Start of Block
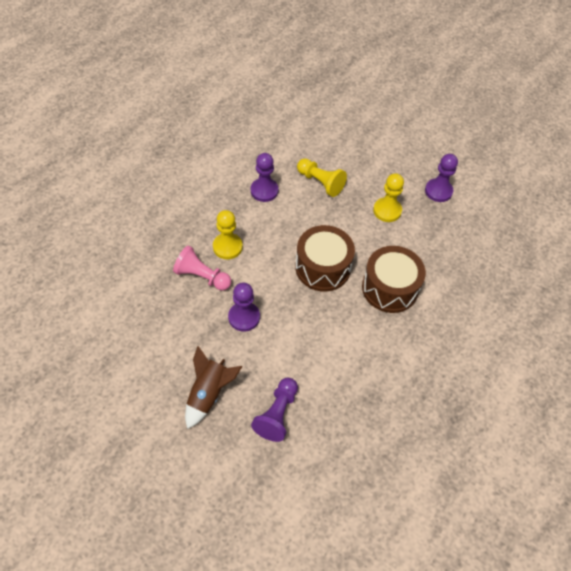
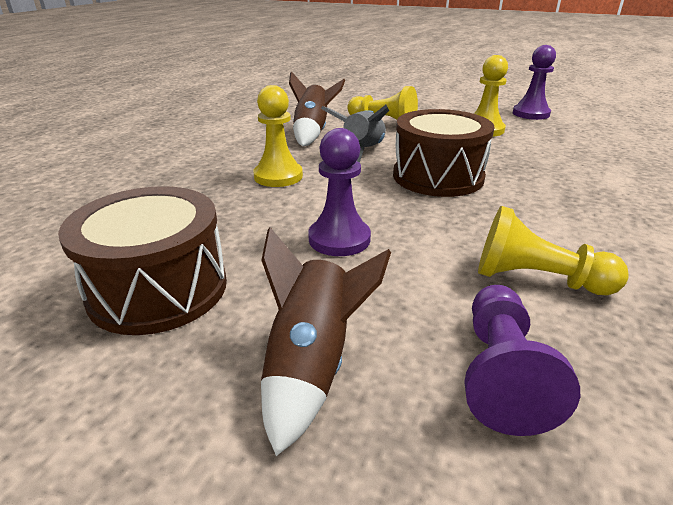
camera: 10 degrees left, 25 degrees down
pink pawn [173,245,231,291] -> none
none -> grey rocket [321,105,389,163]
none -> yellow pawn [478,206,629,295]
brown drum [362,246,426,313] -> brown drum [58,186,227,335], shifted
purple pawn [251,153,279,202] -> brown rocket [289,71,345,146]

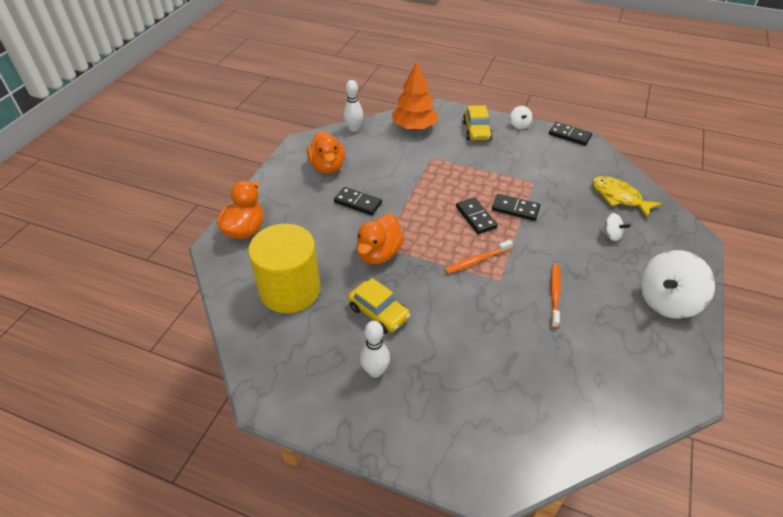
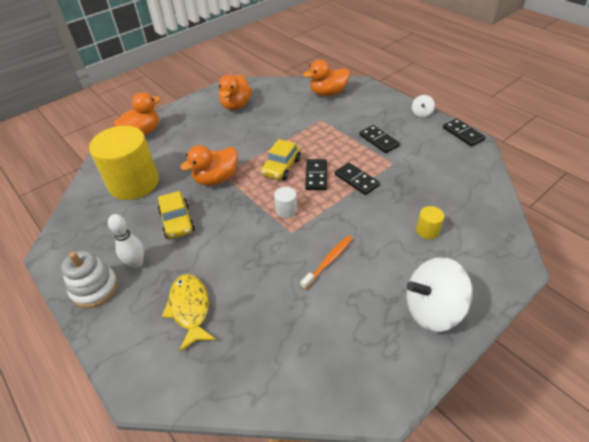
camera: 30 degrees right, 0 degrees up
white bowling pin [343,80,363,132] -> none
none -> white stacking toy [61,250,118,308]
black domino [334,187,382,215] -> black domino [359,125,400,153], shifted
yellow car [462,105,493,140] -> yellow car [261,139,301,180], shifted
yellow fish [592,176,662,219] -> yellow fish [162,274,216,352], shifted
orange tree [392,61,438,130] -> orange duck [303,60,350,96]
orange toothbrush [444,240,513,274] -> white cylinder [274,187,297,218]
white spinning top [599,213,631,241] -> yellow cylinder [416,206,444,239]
End of Block
* _Exercise instructions_:
Give the records back exactly, with no pictures.

* _Answer to this task_:
camera: 10 degrees left, 25 degrees down
pink pawn [173,245,231,291] -> none
none -> grey rocket [321,105,389,163]
none -> yellow pawn [478,206,629,295]
brown drum [362,246,426,313] -> brown drum [58,186,227,335], shifted
purple pawn [251,153,279,202] -> brown rocket [289,71,345,146]

camera: 30 degrees right, 0 degrees up
white bowling pin [343,80,363,132] -> none
none -> white stacking toy [61,250,118,308]
black domino [334,187,382,215] -> black domino [359,125,400,153], shifted
yellow car [462,105,493,140] -> yellow car [261,139,301,180], shifted
yellow fish [592,176,662,219] -> yellow fish [162,274,216,352], shifted
orange tree [392,61,438,130] -> orange duck [303,60,350,96]
orange toothbrush [444,240,513,274] -> white cylinder [274,187,297,218]
white spinning top [599,213,631,241] -> yellow cylinder [416,206,444,239]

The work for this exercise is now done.